- HOW TO COMPLETE THIS TASK -
Copy out the listing that follows exactly, dropping every picture.

- RECORDS SUPPLIED -
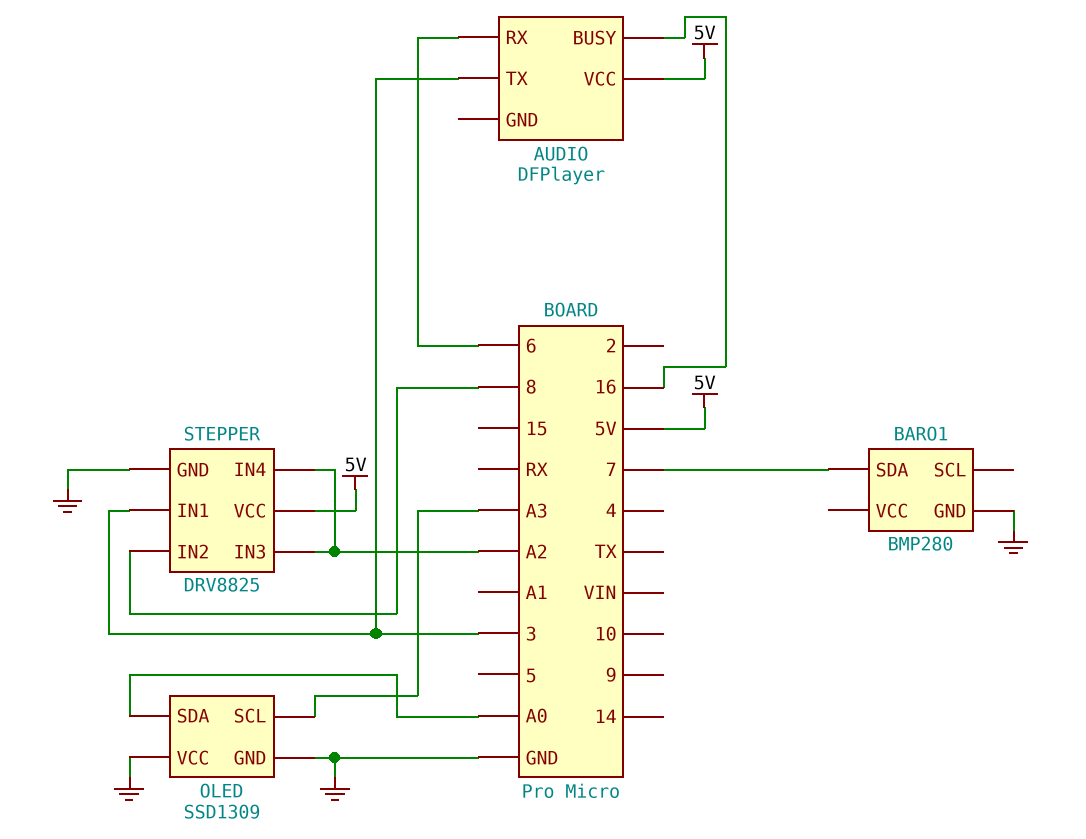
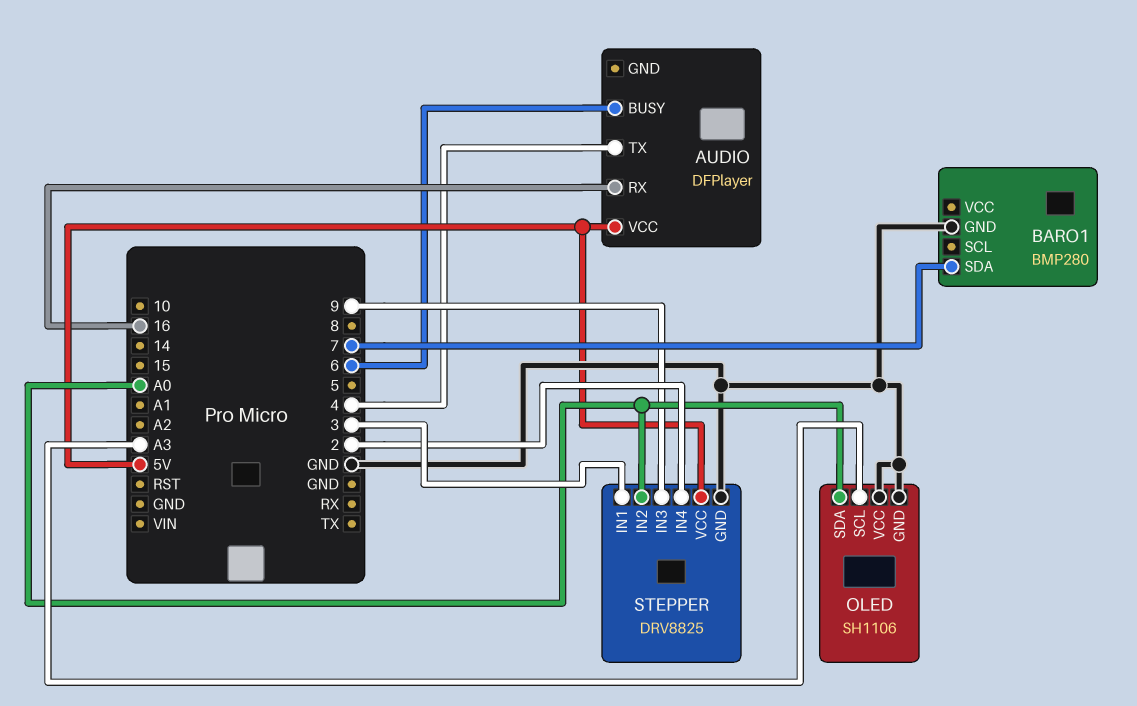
AUDIO pin BUSY: 16 -> 6
AUDIO pin RX: 6 -> 16
AUDIO pin TX: 3 -> 4
OLED: SSD1309 -> SH1106
STEPPER pin IN2: 8 -> A0
STEPPER pin IN3: A2 -> 9
STEPPER pin IN4: A2 -> 2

- YOUR SOLUTION -
AUDIO pin BUSY: 16 -> 6
AUDIO pin RX: 6 -> 16
AUDIO pin TX: 3 -> 4
OLED: SSD1309 -> SH1106
STEPPER pin IN2: 8 -> A0
STEPPER pin IN3: A2 -> 9
STEPPER pin IN4: A2 -> 2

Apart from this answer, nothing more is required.